══ DATA PROVIDED
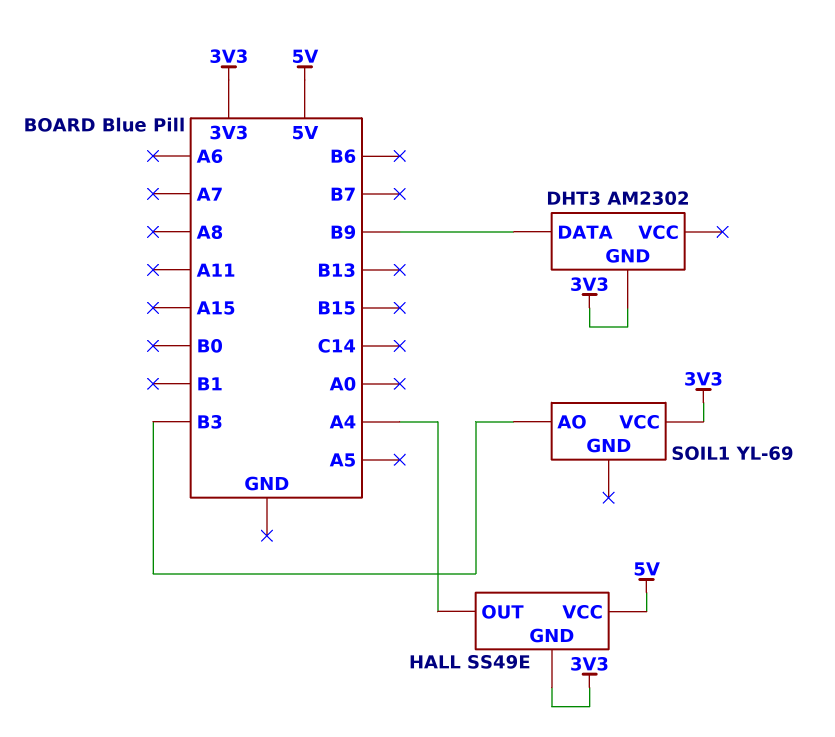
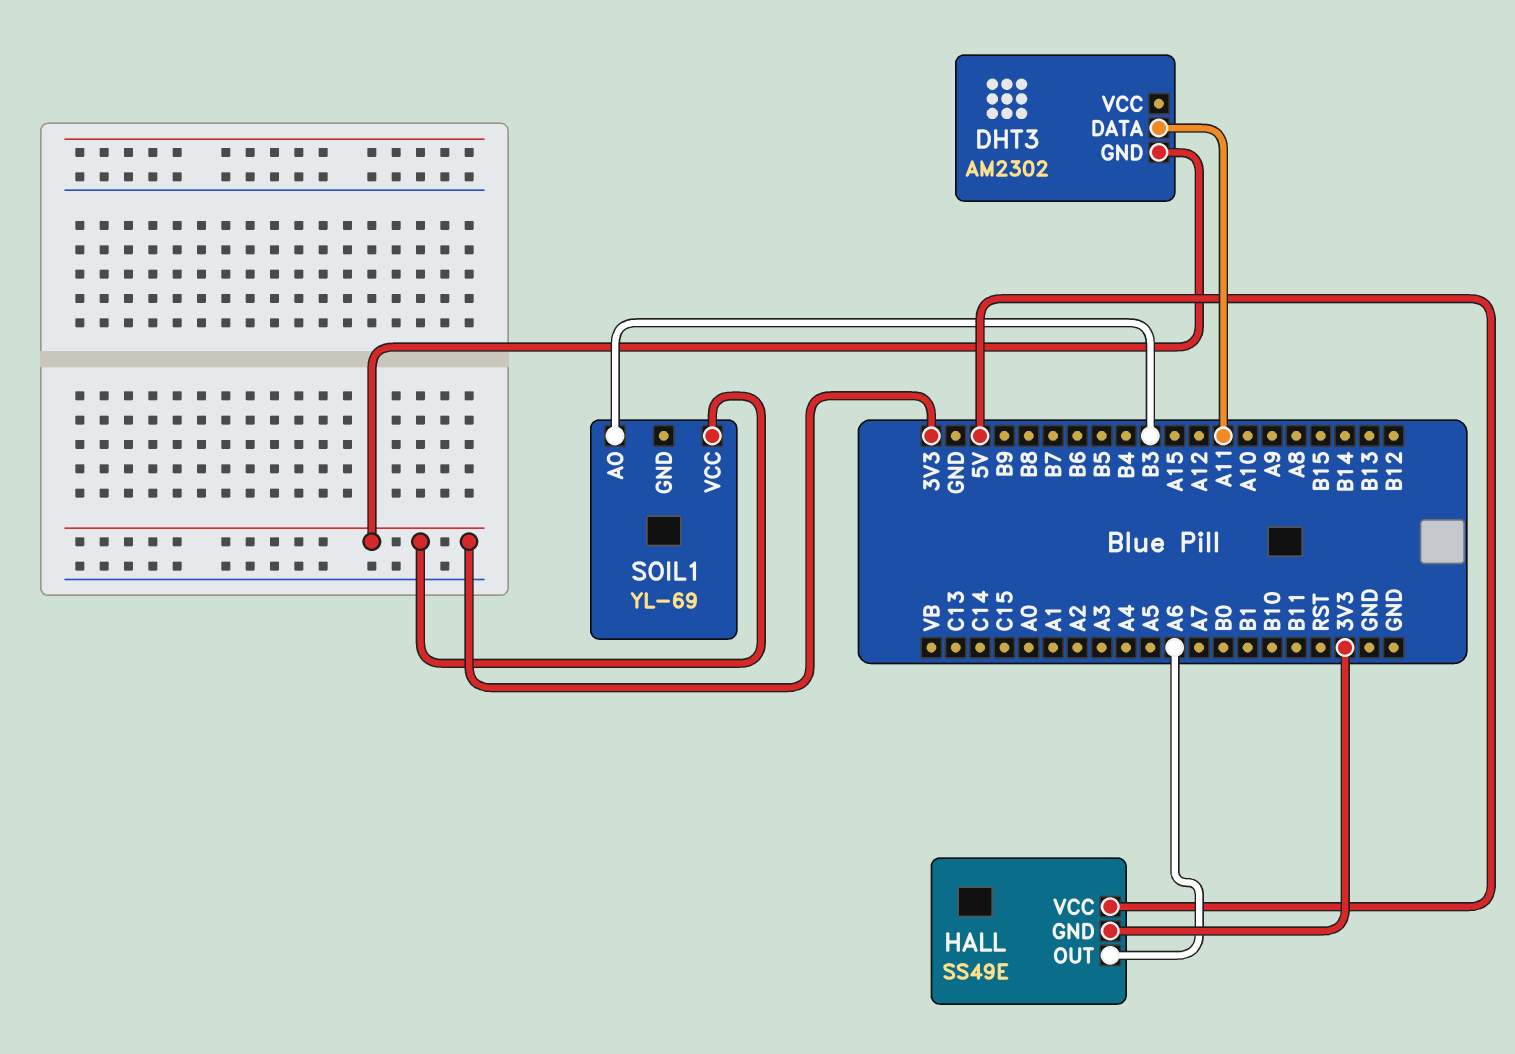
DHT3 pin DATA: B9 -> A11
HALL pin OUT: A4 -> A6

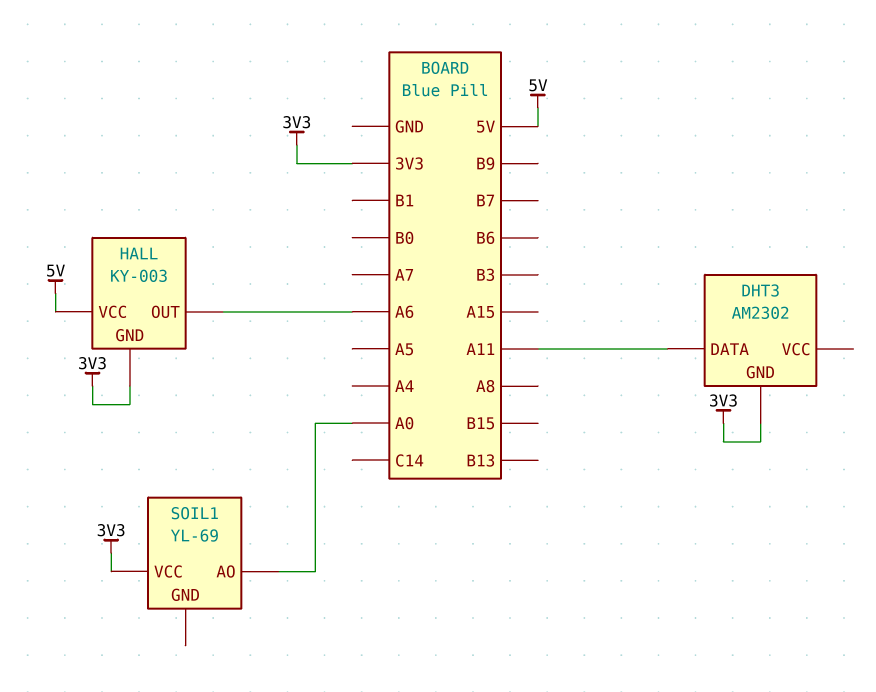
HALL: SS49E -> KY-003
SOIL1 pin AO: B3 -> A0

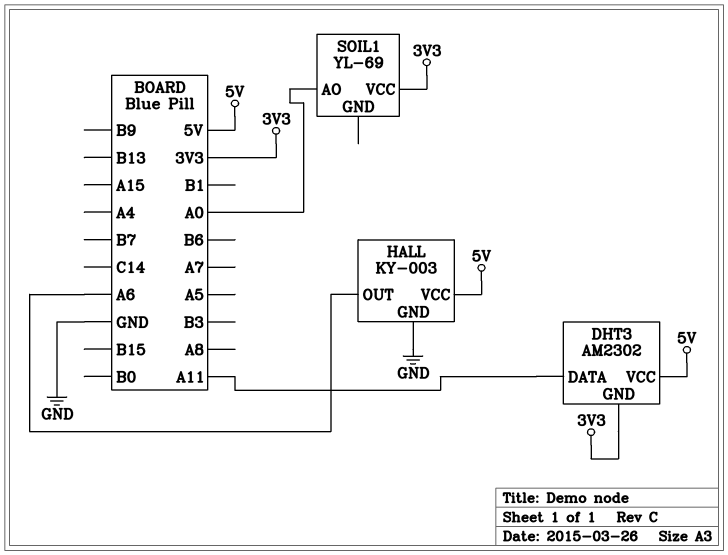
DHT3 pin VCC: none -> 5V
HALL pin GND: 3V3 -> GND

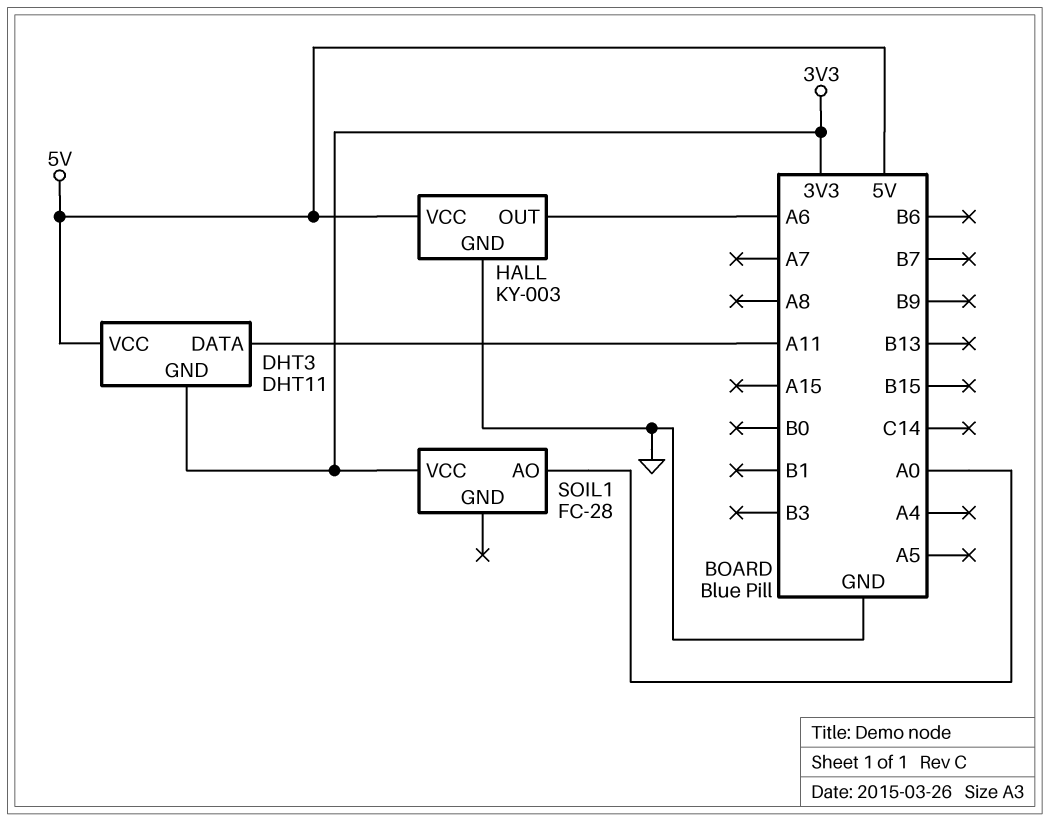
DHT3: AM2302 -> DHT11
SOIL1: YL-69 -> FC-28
════
══ DATA PROVIDED
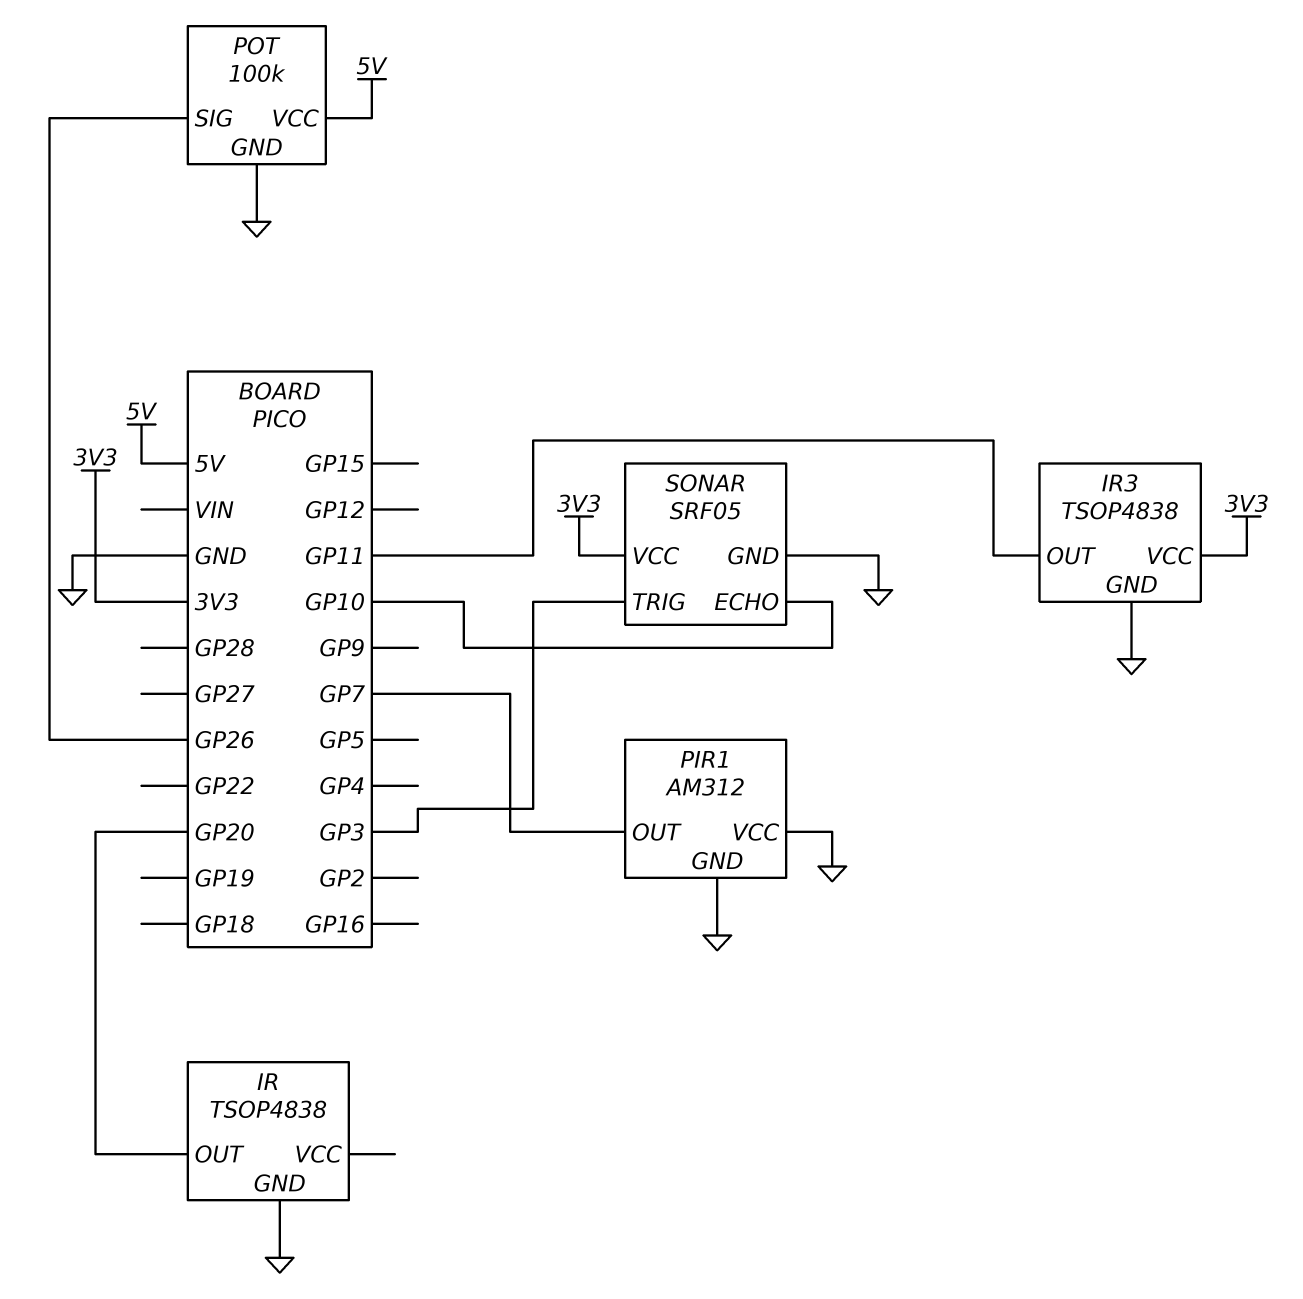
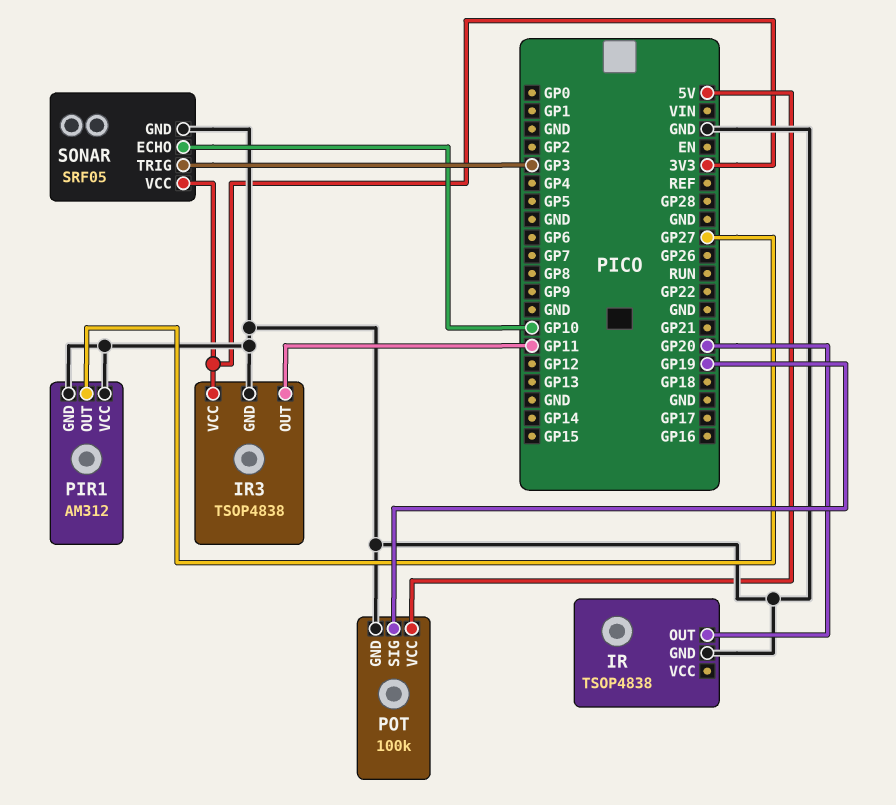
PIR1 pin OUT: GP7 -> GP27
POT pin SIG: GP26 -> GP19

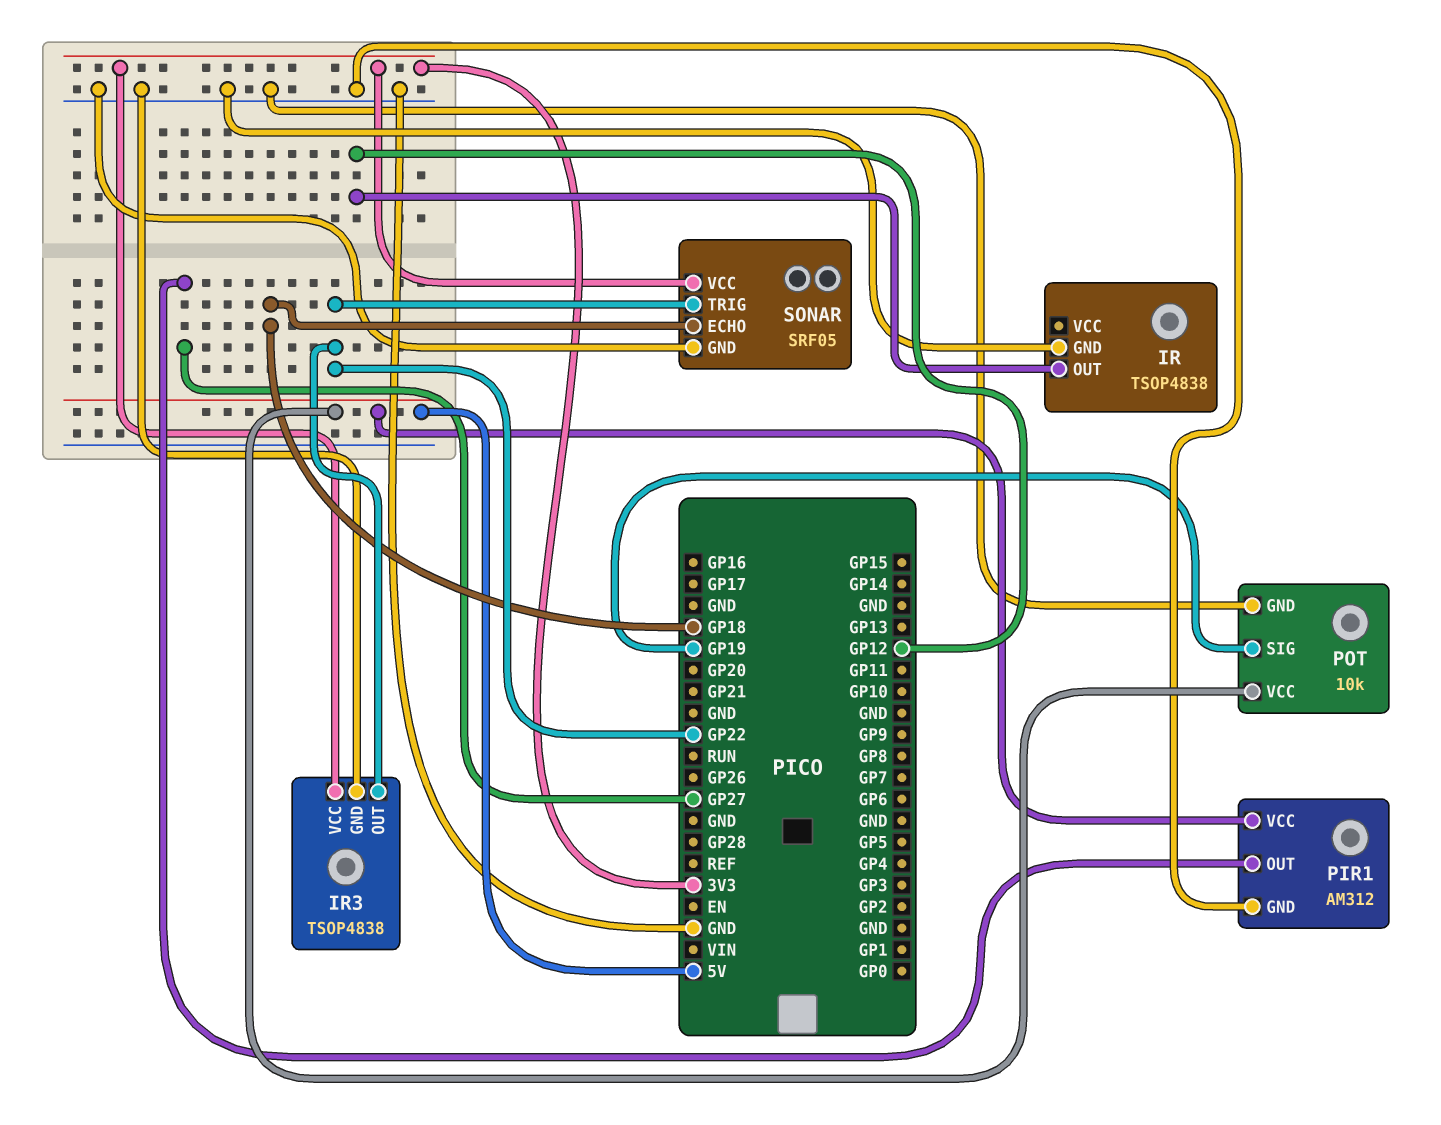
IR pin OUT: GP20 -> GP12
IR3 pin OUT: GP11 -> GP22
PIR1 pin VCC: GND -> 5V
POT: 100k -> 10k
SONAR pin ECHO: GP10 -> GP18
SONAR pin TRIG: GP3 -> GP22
════
How many lines of the entries above include the word "SONAR"? Reply with the number alone.

SOLUTION TO THIS TASK:
2